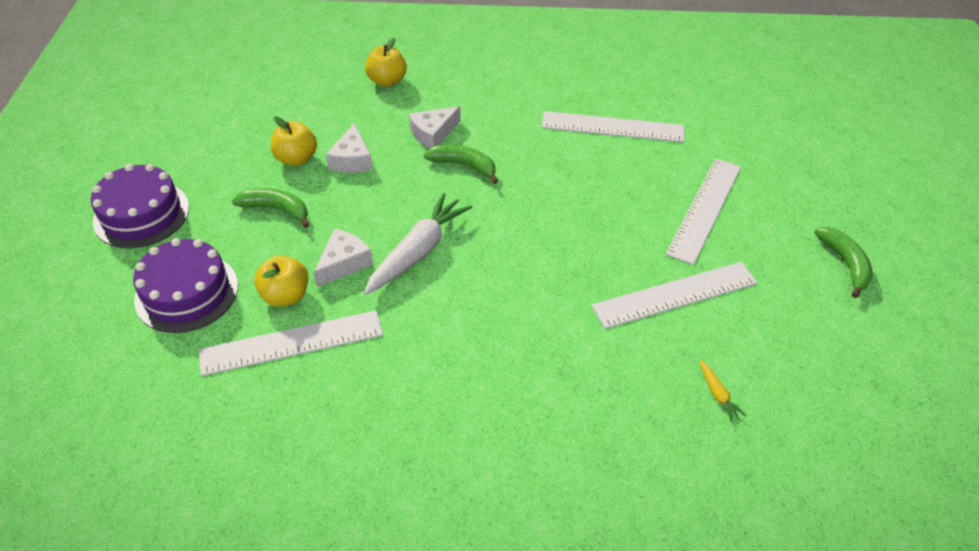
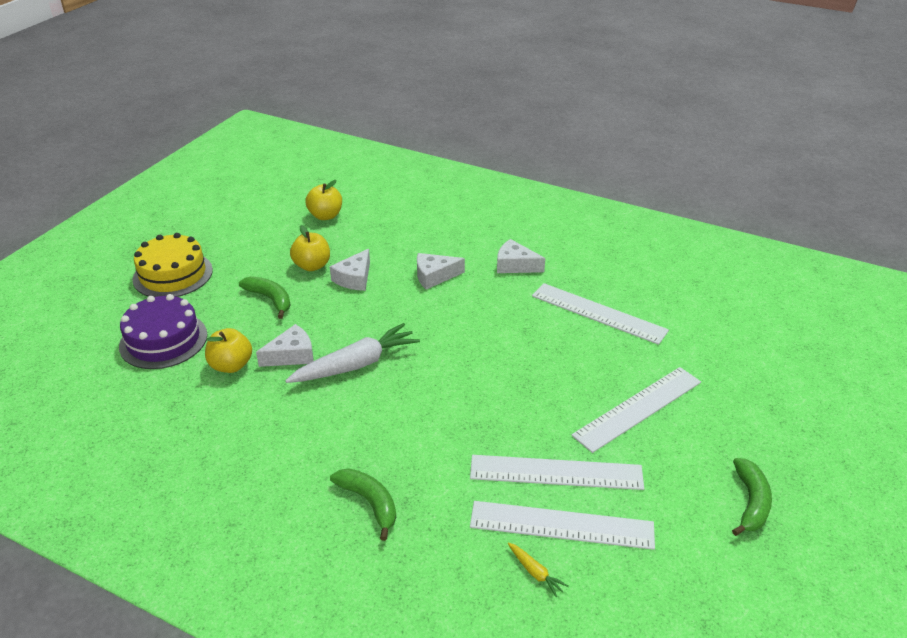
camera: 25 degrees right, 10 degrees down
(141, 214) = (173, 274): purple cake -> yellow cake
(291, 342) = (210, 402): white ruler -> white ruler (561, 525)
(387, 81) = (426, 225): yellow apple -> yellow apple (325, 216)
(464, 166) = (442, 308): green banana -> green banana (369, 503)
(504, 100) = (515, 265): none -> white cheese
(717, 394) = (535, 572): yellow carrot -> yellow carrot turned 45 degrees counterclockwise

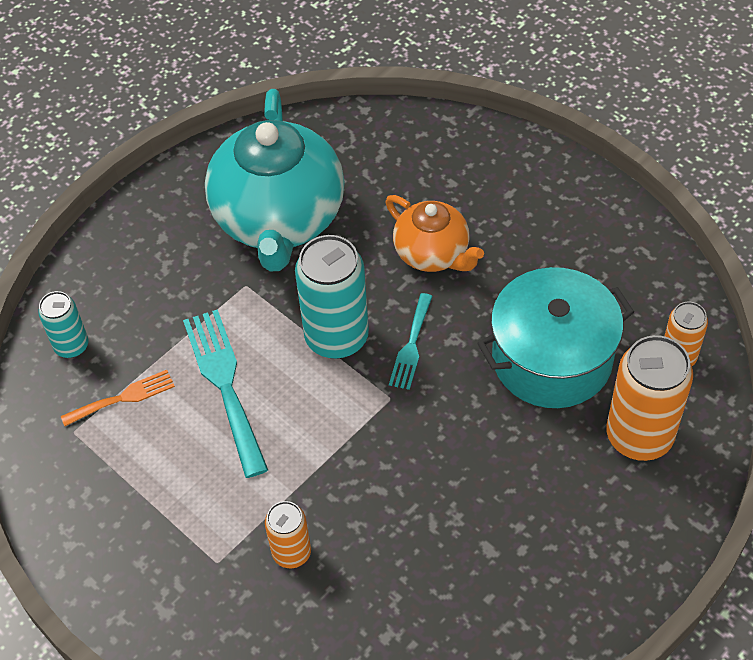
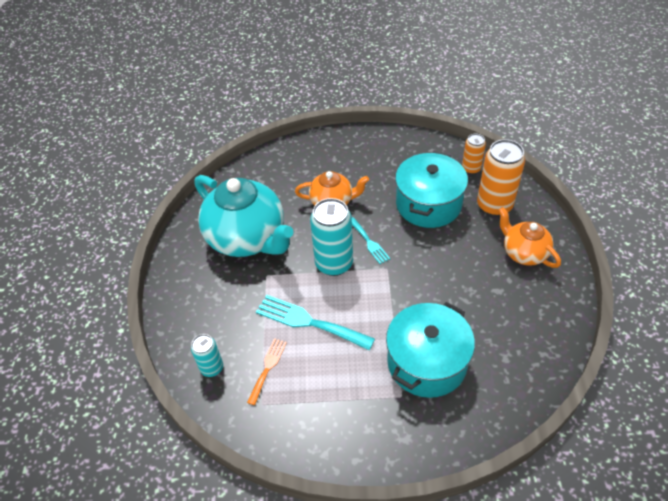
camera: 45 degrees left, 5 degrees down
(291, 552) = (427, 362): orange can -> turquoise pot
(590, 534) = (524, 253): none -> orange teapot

####

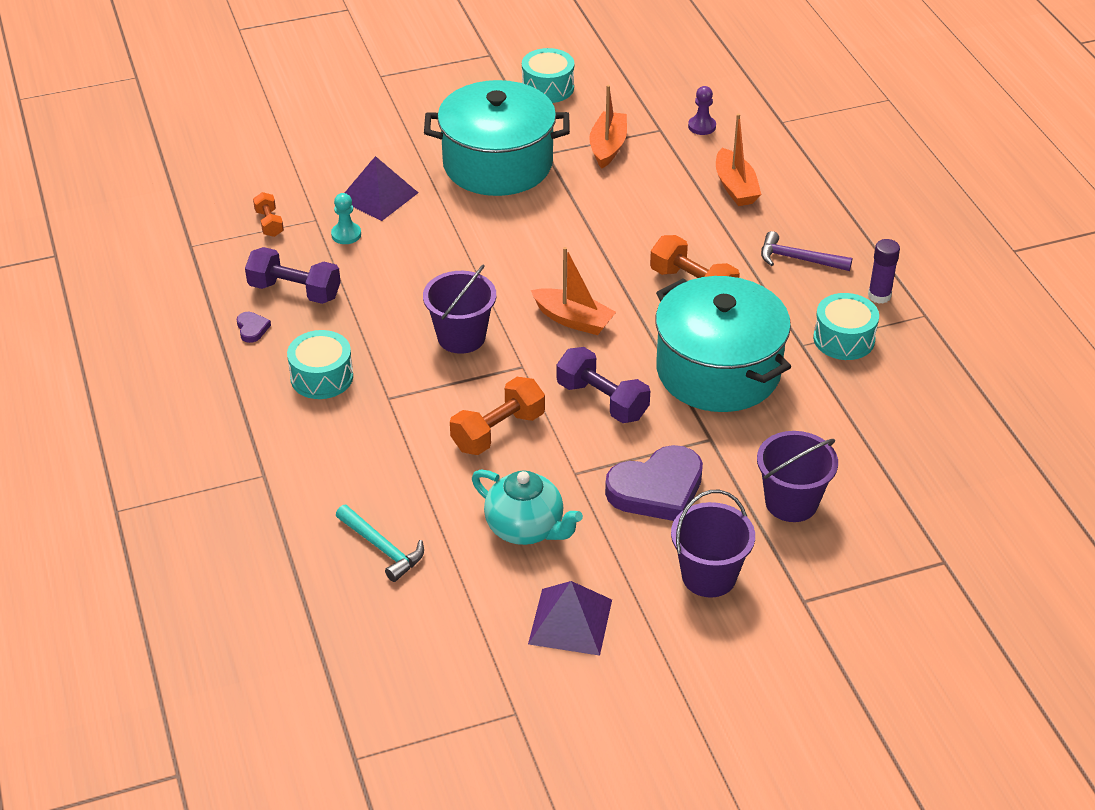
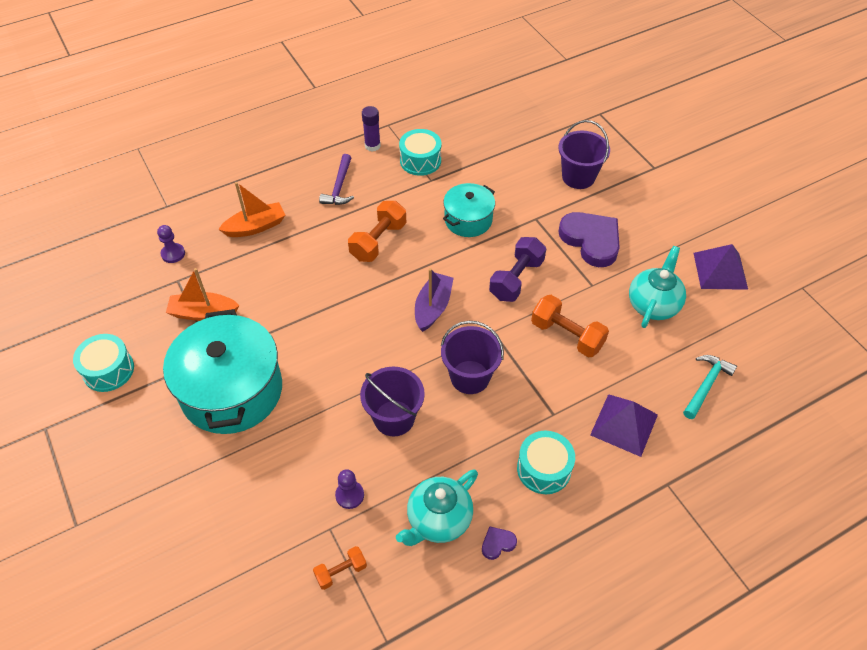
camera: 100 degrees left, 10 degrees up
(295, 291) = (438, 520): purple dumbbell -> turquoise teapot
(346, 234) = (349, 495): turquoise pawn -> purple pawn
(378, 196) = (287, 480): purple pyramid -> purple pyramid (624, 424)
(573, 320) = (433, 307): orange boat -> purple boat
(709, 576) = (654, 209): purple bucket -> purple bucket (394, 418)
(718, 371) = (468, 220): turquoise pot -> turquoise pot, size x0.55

####

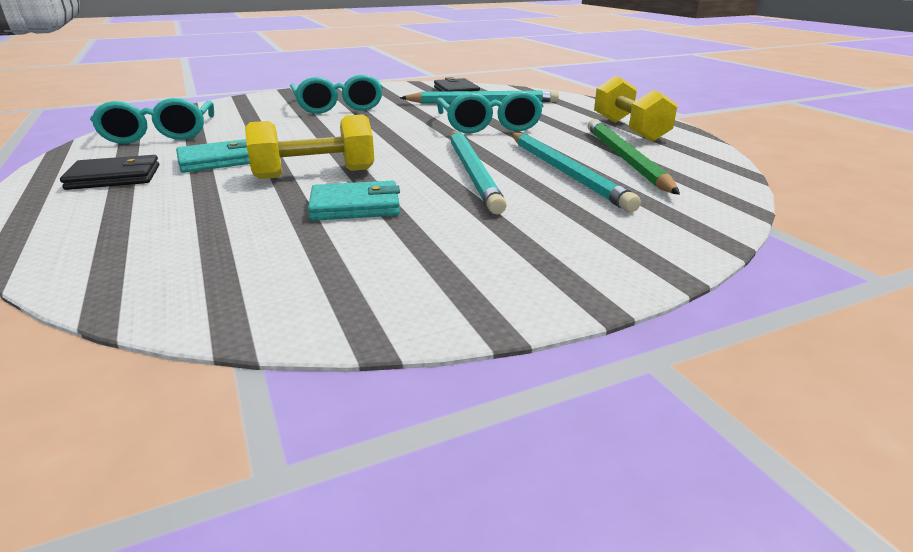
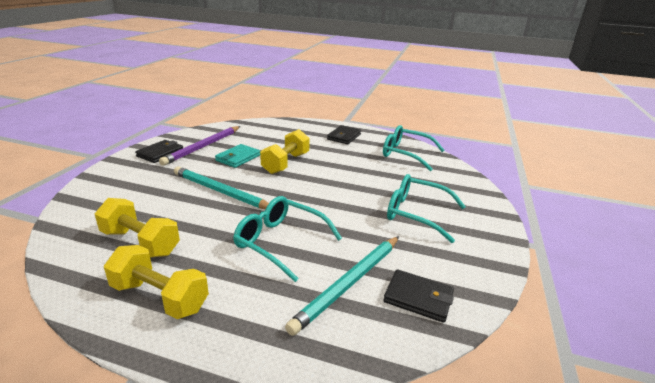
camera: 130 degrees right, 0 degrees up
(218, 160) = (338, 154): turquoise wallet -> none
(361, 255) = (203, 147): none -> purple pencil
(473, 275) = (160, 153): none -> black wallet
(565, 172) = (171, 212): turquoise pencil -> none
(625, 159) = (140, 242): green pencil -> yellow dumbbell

####

■ **TASK GOAL**:
From the line holding "camera: 130 degrees right, 0 degrees up" to the line holding "(625, 159) = (140, 242): green", inclusive, restate each line above exactly as written.

■ **ANSWER FOR THE TASK**:
camera: 130 degrees right, 0 degrees up
(218, 160) = (338, 154): turquoise wallet -> none
(361, 255) = (203, 147): none -> purple pencil
(473, 275) = (160, 153): none -> black wallet
(565, 172) = (171, 212): turquoise pencil -> none
(625, 159) = (140, 242): green pencil -> yellow dumbbell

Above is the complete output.